TASK ITEM. Which of the lines below include "brown"? Each one should be copied out.

*** GIVEN RECORDS ***

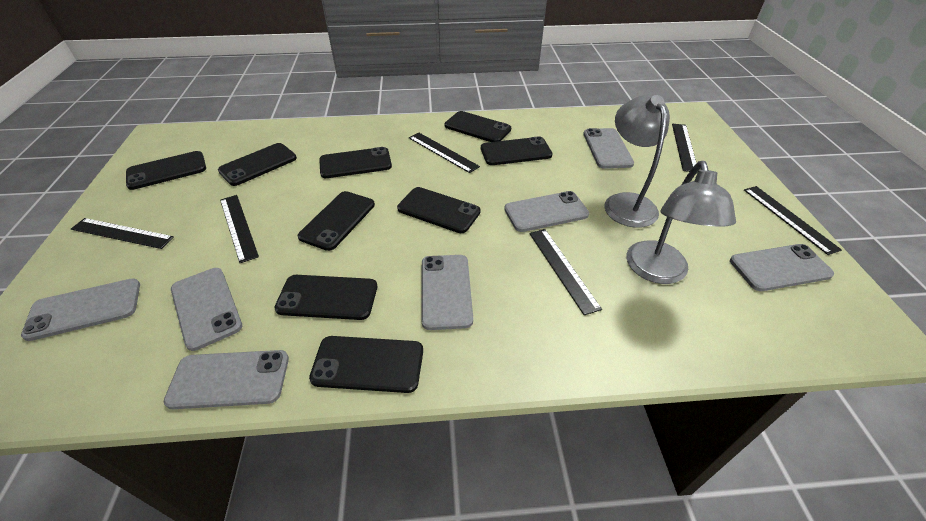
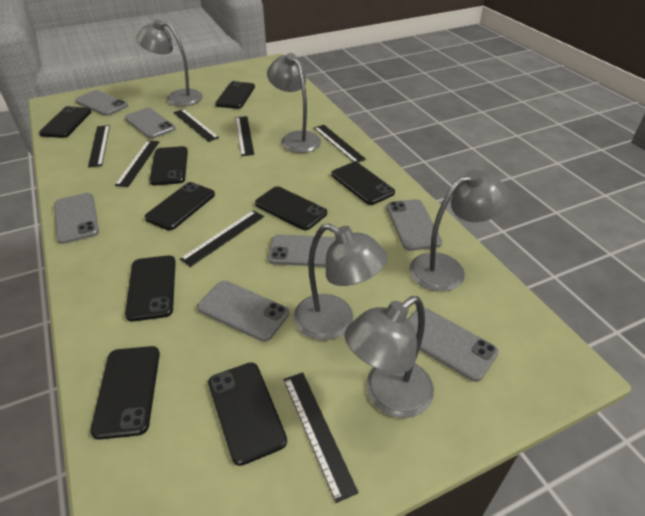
black ruler: 6 -> 7
grey lamp: 2 -> 5

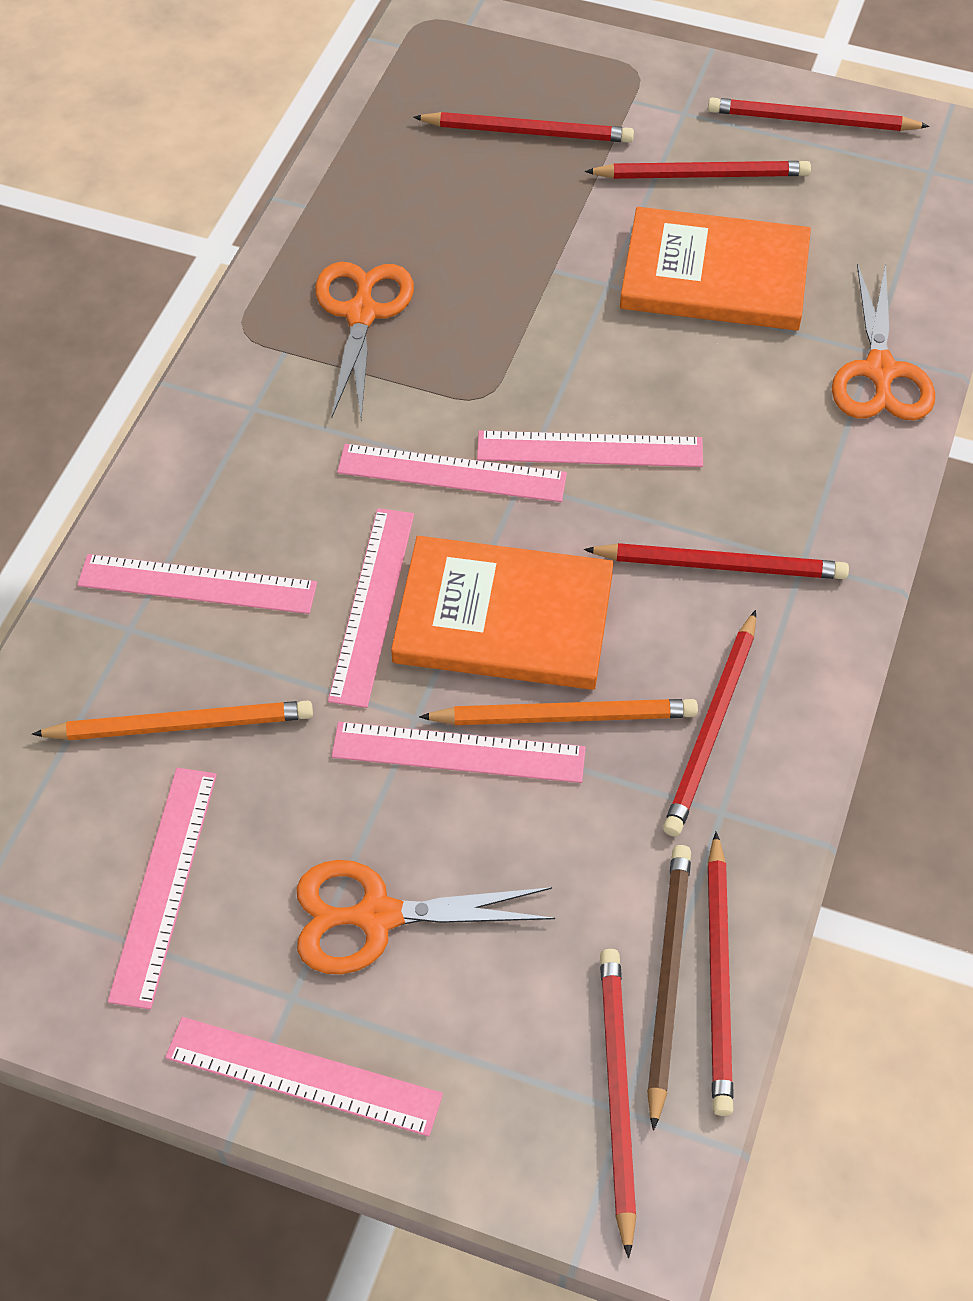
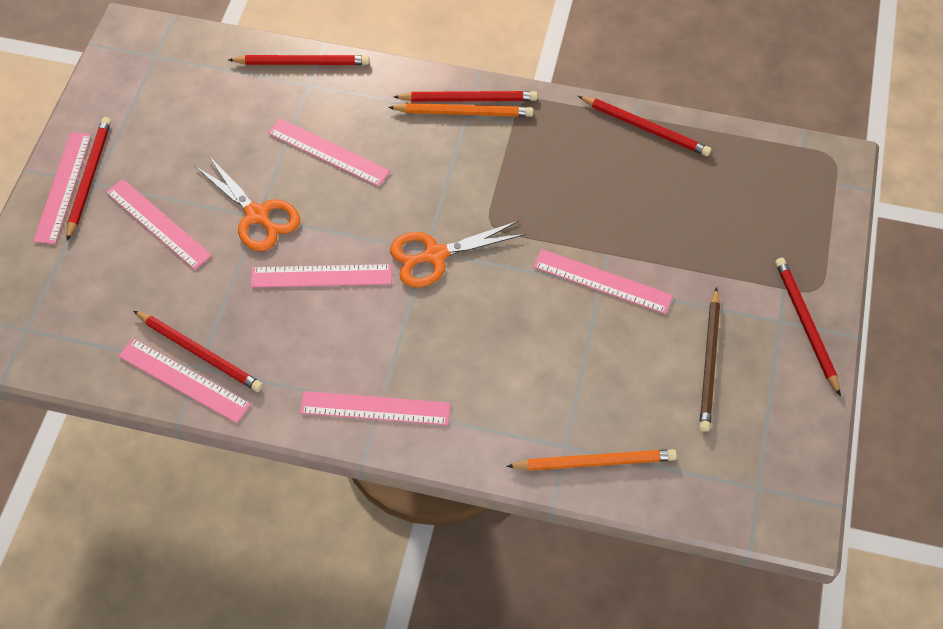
orange book: 2 -> 0
orange scissors: 3 -> 2
red pencil: 7 -> 6

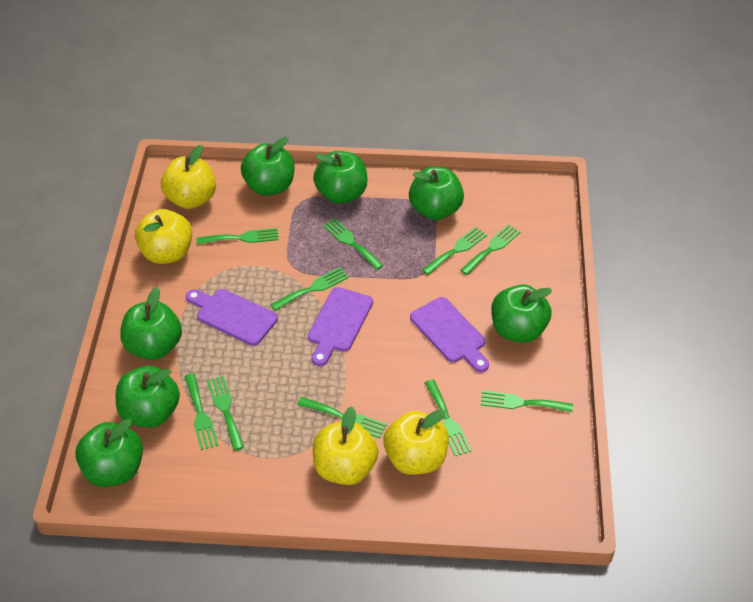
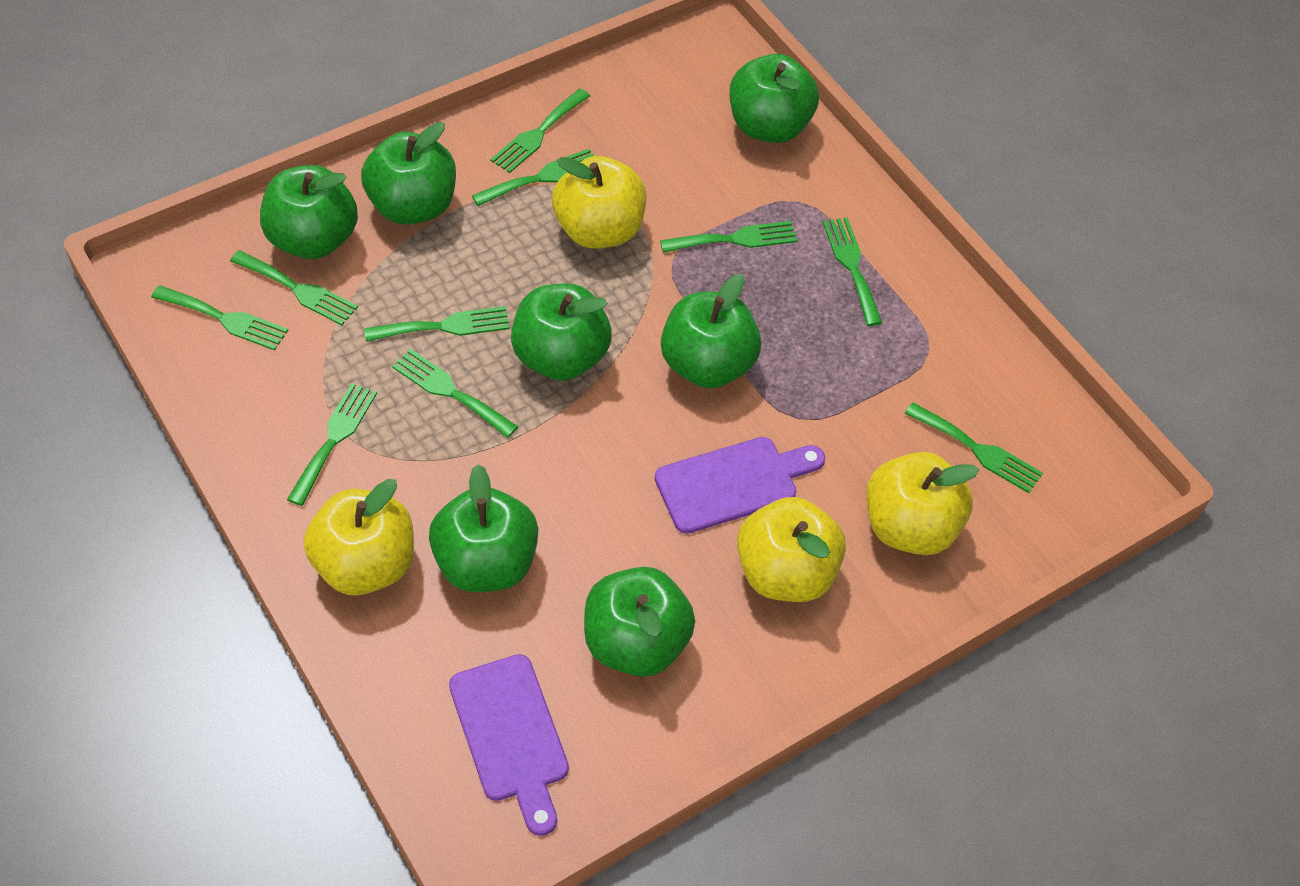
purple cutting board: 3 -> 2

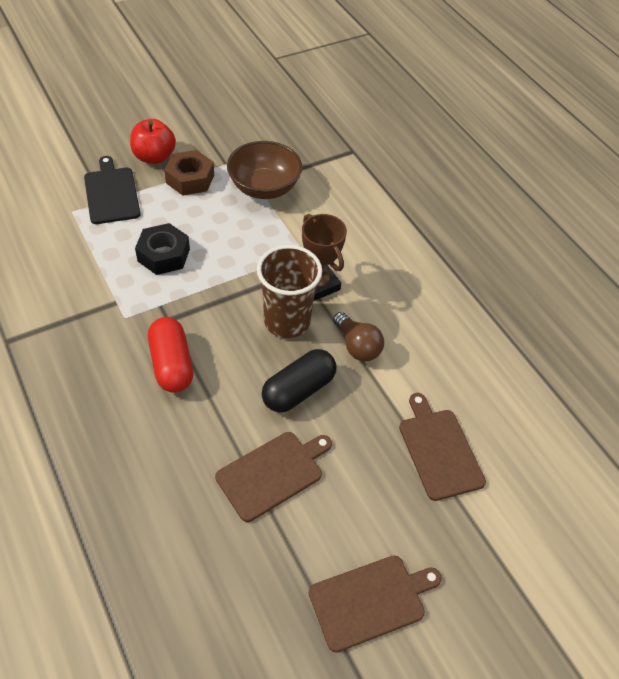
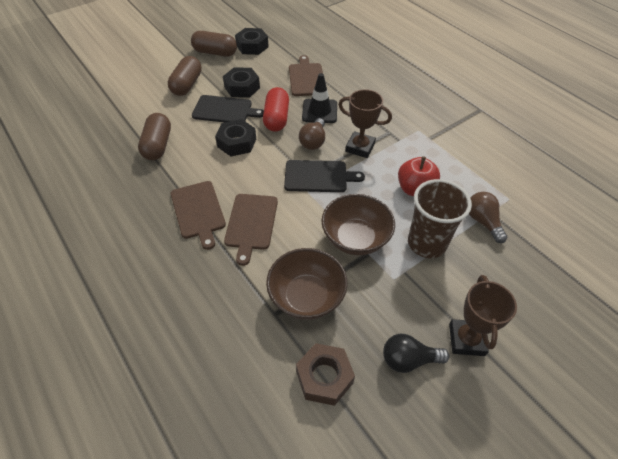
black capsule: 1 -> 0
black cutting board: 1 -> 2
black light bulb: 0 -> 1
black nut: 1 -> 3
black traffic cone: 0 -> 1
brown bowl: 1 -> 2
brown capsule: 0 -> 3
brown light bulb: 1 -> 2
brown trophy: 1 -> 2

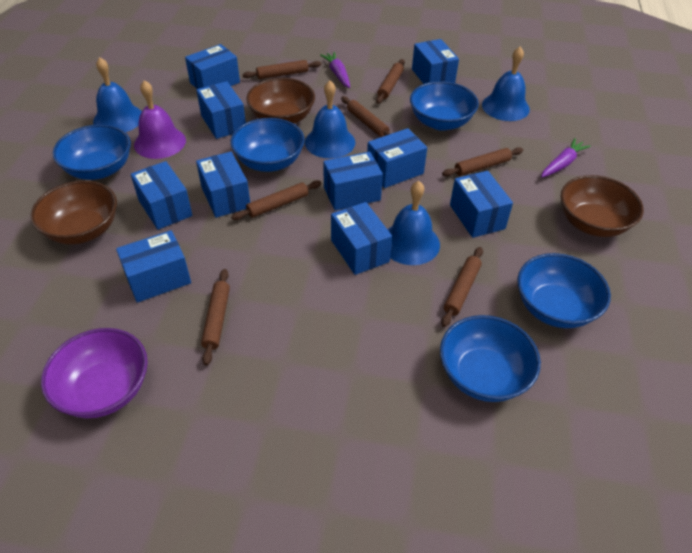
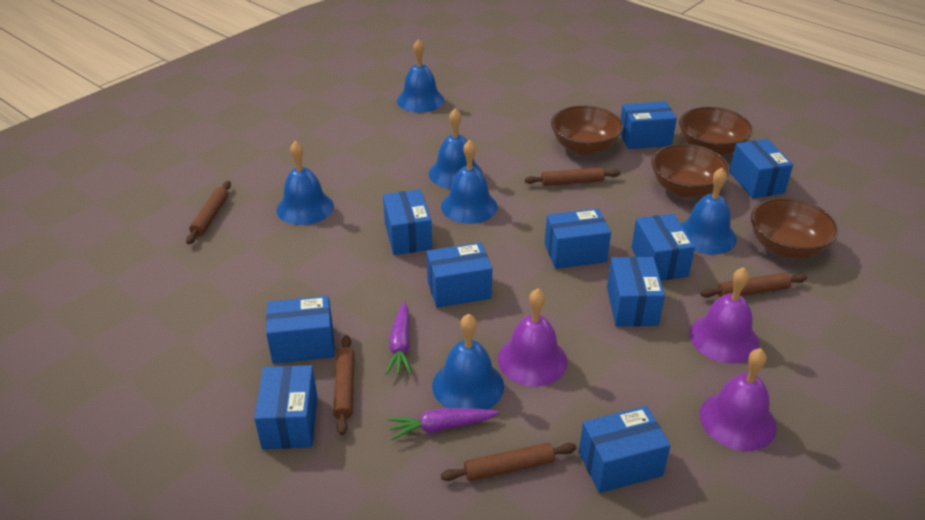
blue bell: 4 -> 6
blue bowl: 5 -> 0
brown bowl: 3 -> 4
brown rolling pin: 7 -> 5
purple bell: 1 -> 3
purple bowl: 1 -> 0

*** End of GIVEN RECORDS ***

THE COMPLETED TASK.
brown bowl: 1 -> 2
brown capsule: 0 -> 3
brown light bulb: 1 -> 2
brown trophy: 1 -> 2
brown bowl: 3 -> 4
brown rolling pin: 7 -> 5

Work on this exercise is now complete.